What is needed:
From the line containing "cyan 1x2 plate [211,340,267,410]" through the last line, print the records exactly and nothing else.

Source data:
* * * * *

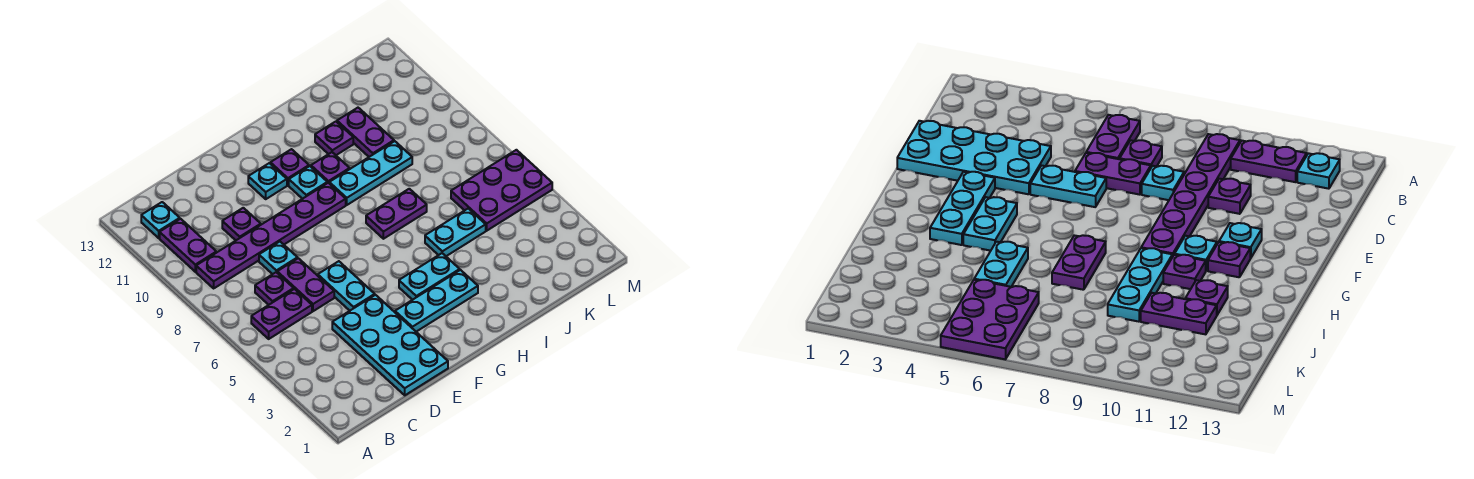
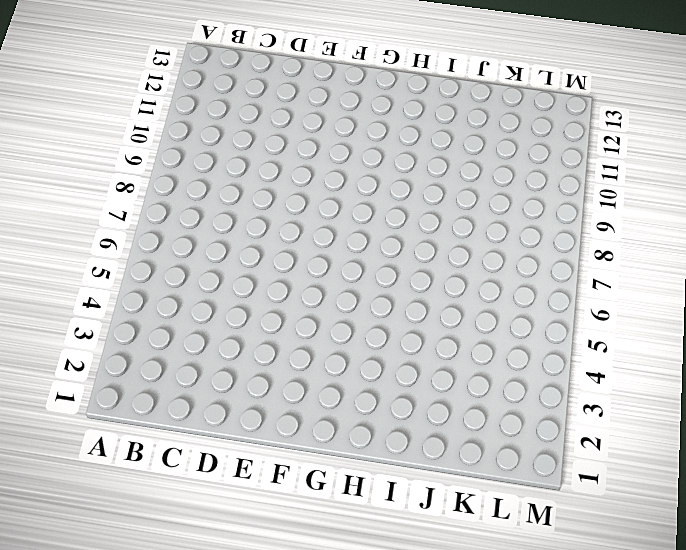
none -> purple 1x2 plate [251,289,312,339]
none -> purple 1x6 plate [196,183,346,288]
none -> purple 1x2 plate [160,219,216,272]

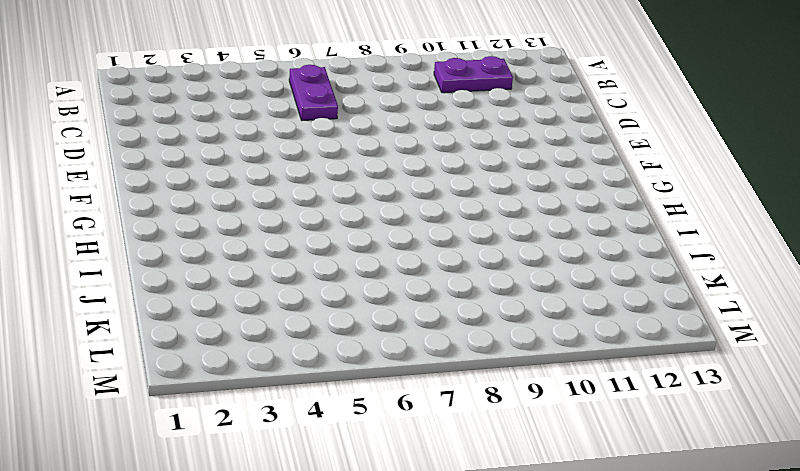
none -> purple 1x6 plate [196,183,346,288]
none -> cyan 1x1 plate [141,202,180,238]
none -> purple 1x1 plate [255,272,294,305]

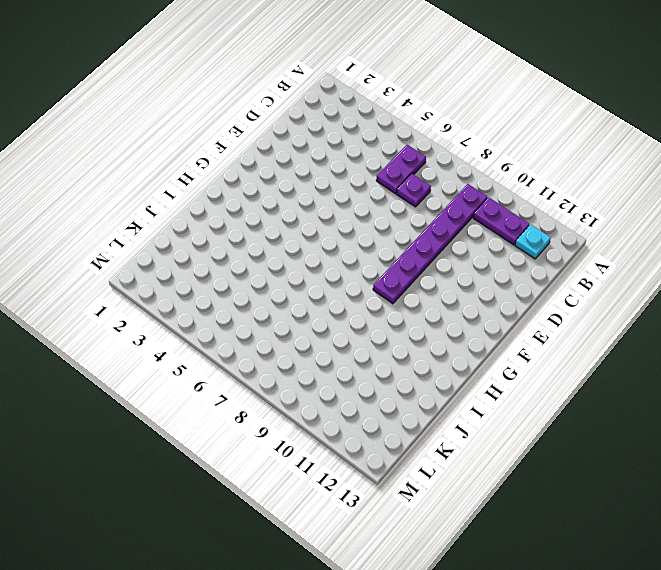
none -> cyan 2x4 plate [332,295,448,395]
none -> purple 1x2 plate [277,258,334,311]
none -> cyan 1x1 plate [259,242,298,274]

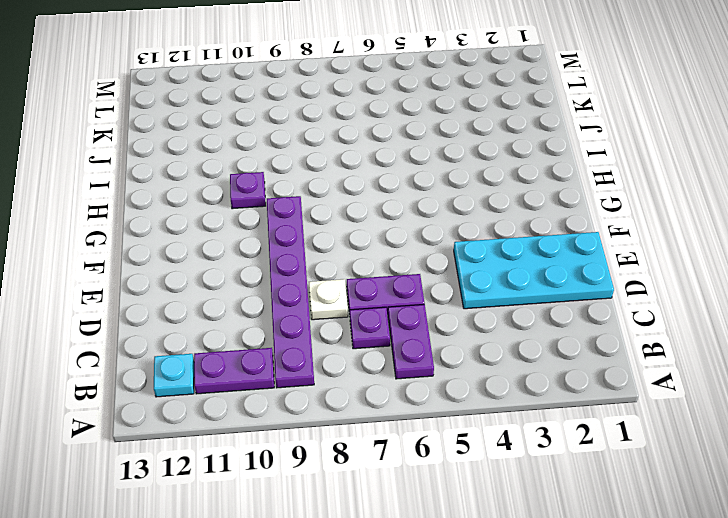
white 1x1 plate [309,279,348,320] -> cyan 1x1 plate [259,242,298,274]
none -> purple 1x1 plate [222,208,261,240]
none -> cyan 1x2 plate [318,261,375,311]
none -> cyan 1x3 plate [395,270,478,332]

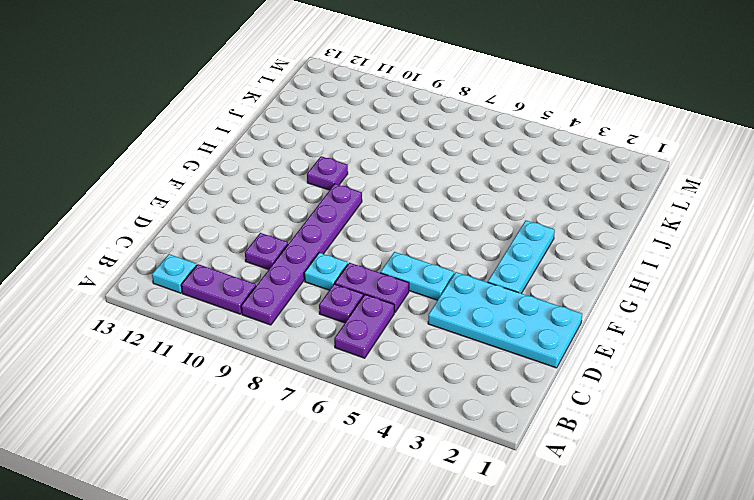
none -> cyan 1x1 plate [248,163,287,199]
none -> cyan 1x2 plate [399,253,460,300]
none -> cyan 1x1 plate [289,166,327,199]

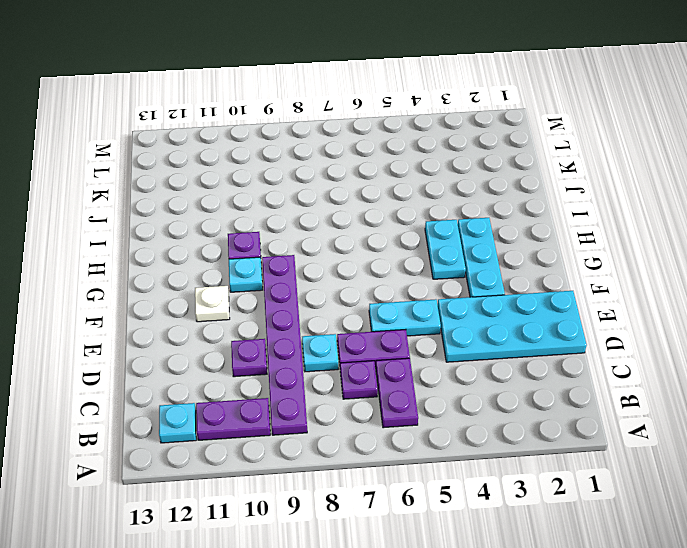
white 1x1 plate [195,286,230,322] -> cyan 1x1 plate [248,163,287,199]
none -> purple 1x1 plate [270,149,309,185]
none -> purple 1x2 plate [366,189,427,239]
none -> cyan 1x3 plate [329,141,412,205]

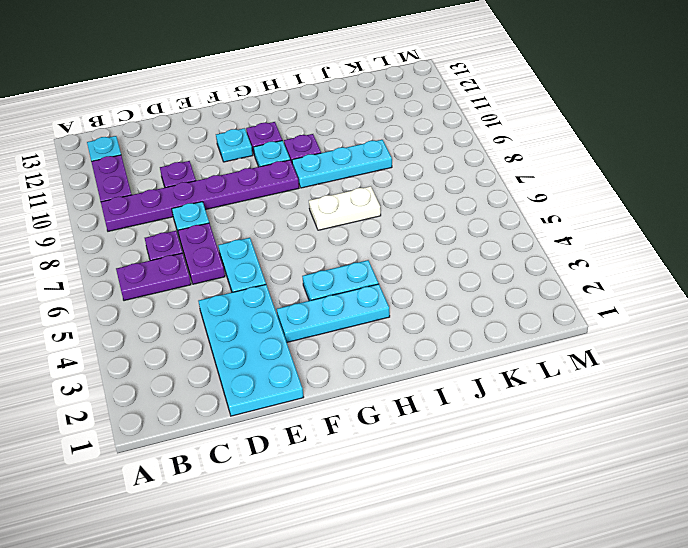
white 1x2 plate [309,186,381,230] -> purple 1x2 plate [366,189,427,239]
none -> cyan 1x2 plate [425,209,486,256]
none -> purple 1x1 plate [315,122,353,155]
none -> purple 1x2 plate [337,108,394,157]

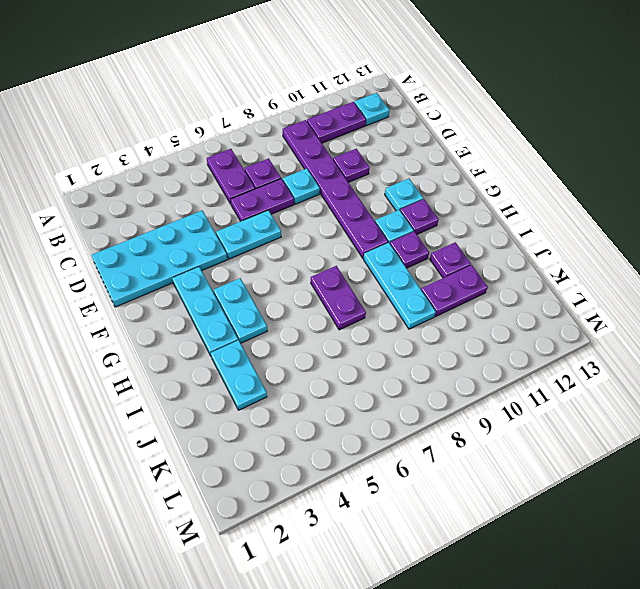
cyan 1x2 plate [211,340,267,410] -> cyan 1x2 plate moved to [425,209,486,256]
none -> purple 2x3 plate [451,150,552,231]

* * * * *

Problem solution:
cyan 1x2 plate [211,340,267,410] -> cyan 1x2 plate moved to [425,209,486,256]
none -> purple 2x3 plate [451,150,552,231]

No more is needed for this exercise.